Exercise prompt:
Word for word, set down the lines from the one that contains "none -> tan brick D1 level 1" through the final line of the data; no pictures belong in the copy.

#### Material provided ####

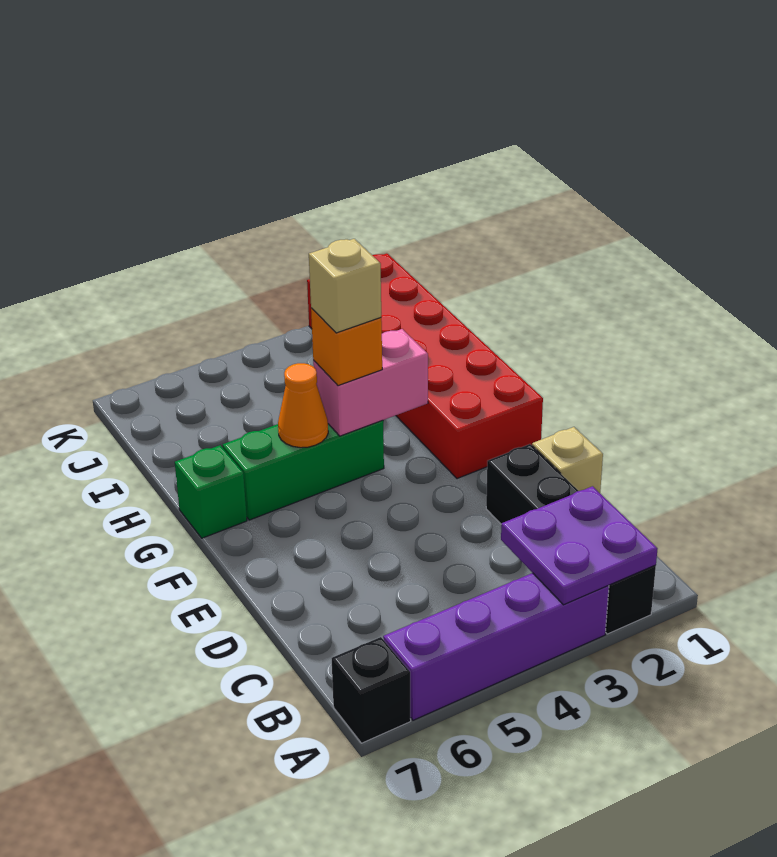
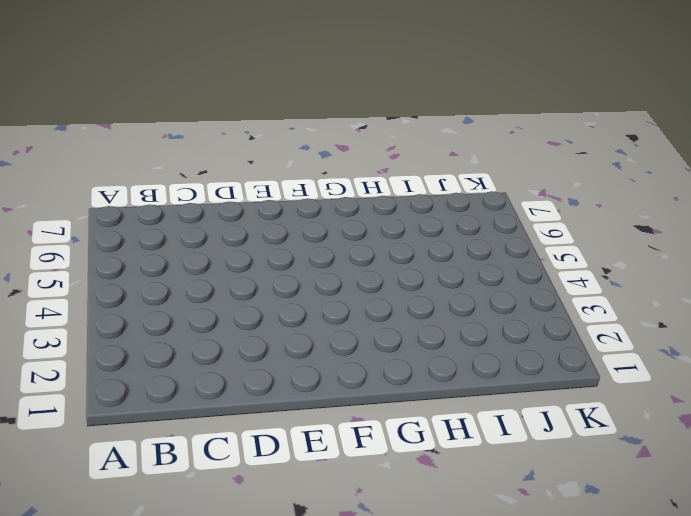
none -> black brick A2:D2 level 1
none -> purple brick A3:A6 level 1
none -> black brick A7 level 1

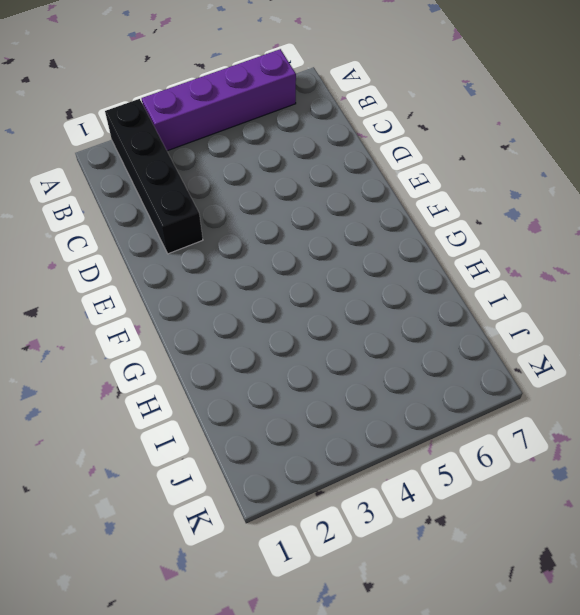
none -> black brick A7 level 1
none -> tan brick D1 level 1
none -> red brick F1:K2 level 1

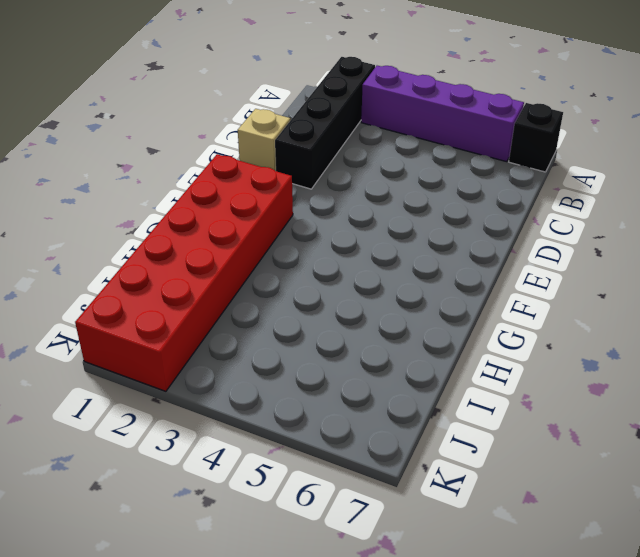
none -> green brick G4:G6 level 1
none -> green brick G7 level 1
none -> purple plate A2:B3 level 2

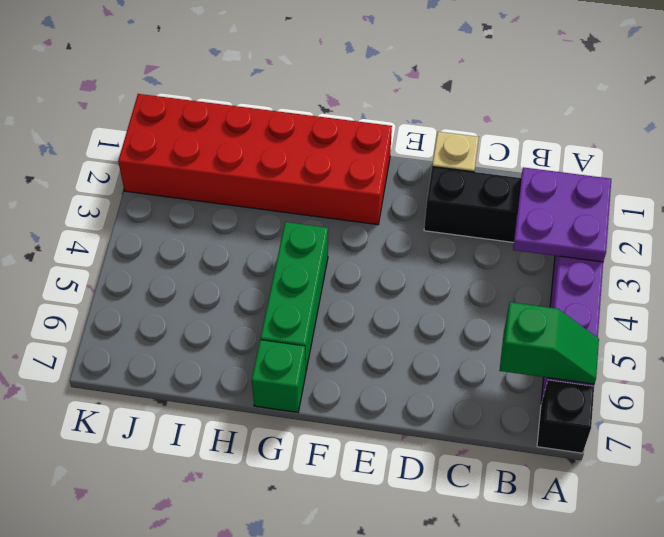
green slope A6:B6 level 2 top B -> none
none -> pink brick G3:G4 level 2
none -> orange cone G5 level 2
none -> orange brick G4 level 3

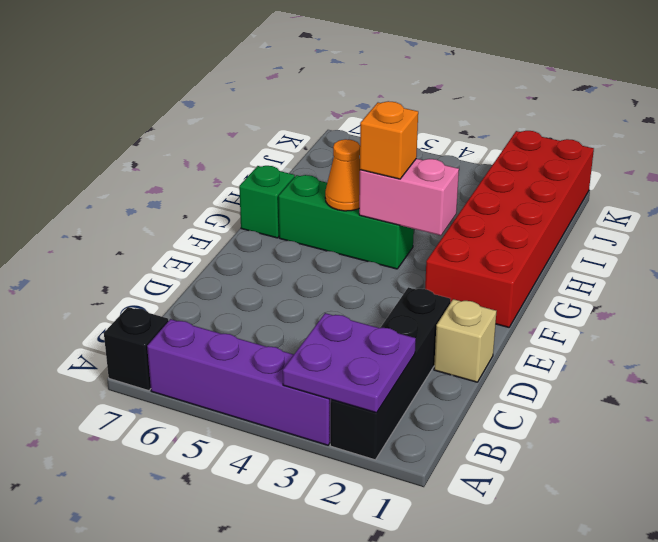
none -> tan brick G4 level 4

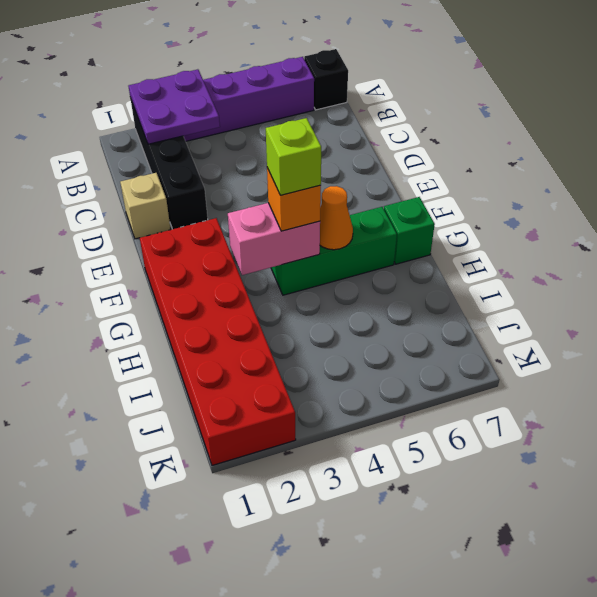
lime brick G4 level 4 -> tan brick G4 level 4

####

Task output:
none -> tan brick D1 level 1
none -> red brick F1:K2 level 1

none -> green brick G4:G6 level 1
none -> green brick G7 level 1
none -> purple plate A2:B3 level 2

green slope A6:B6 level 2 top B -> none
none -> pink brick G3:G4 level 2
none -> orange cone G5 level 2
none -> orange brick G4 level 3

none -> tan brick G4 level 4

lime brick G4 level 4 -> tan brick G4 level 4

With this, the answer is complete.